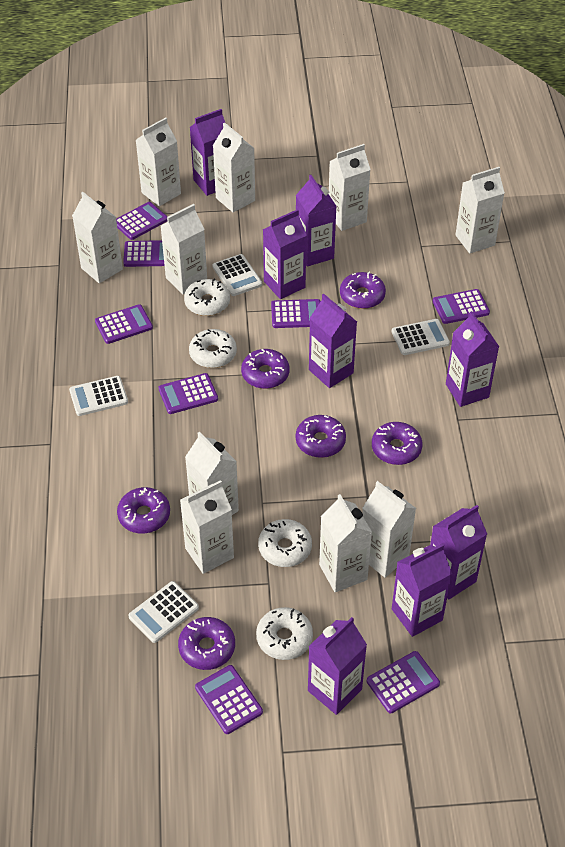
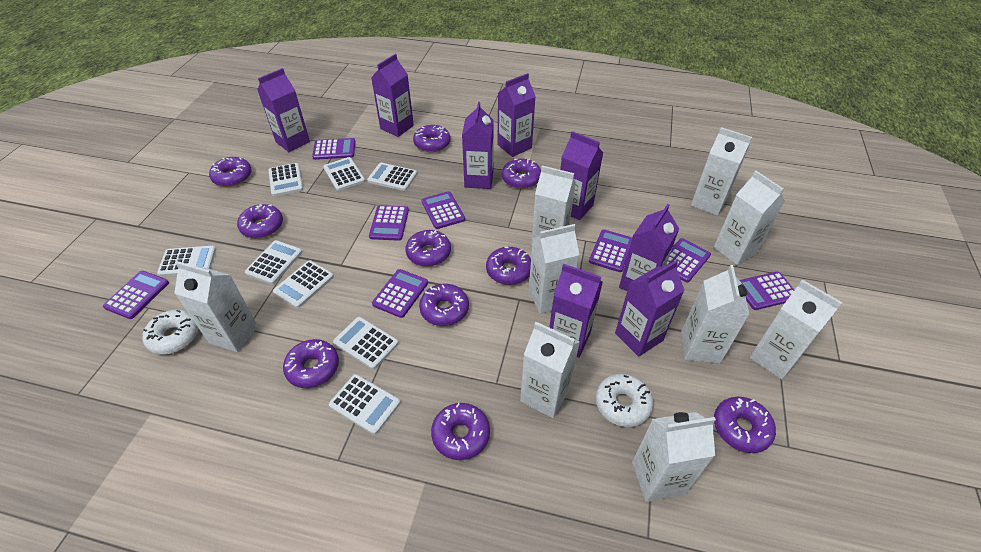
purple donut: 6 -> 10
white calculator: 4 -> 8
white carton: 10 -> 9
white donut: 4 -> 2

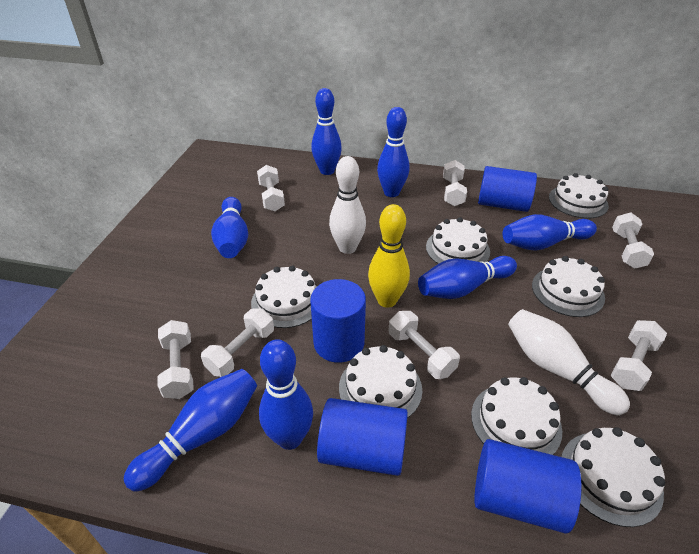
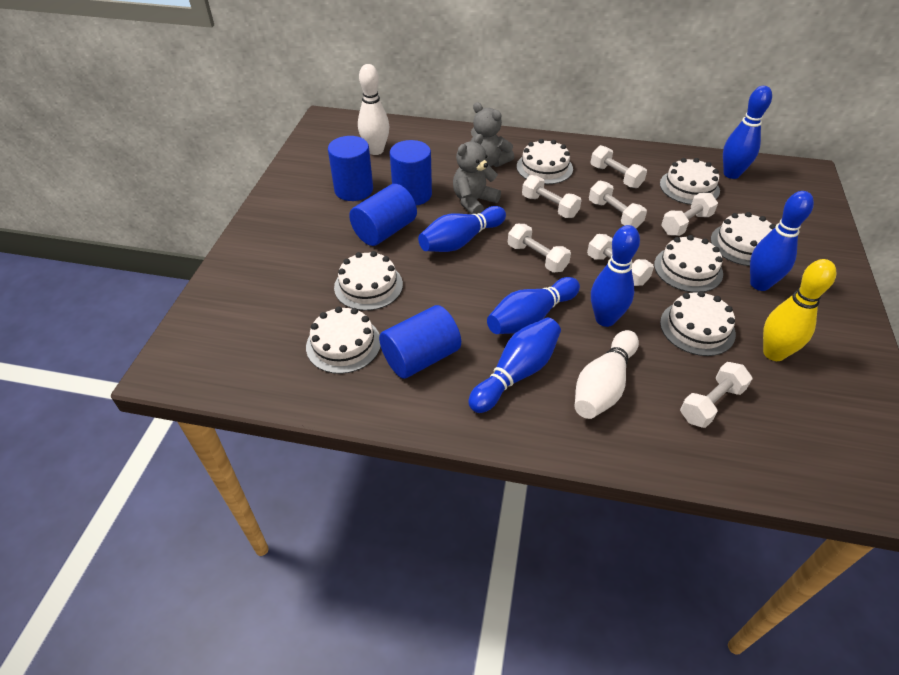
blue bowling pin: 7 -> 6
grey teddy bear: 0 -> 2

-- Task brief --
Exact repetition of all entries is required. The pictures should not appear.

-- Result of the exercise --
purple donut: 6 -> 10
white calculator: 4 -> 8
white carton: 10 -> 9
white donut: 4 -> 2

blue bowling pin: 7 -> 6
grey teddy bear: 0 -> 2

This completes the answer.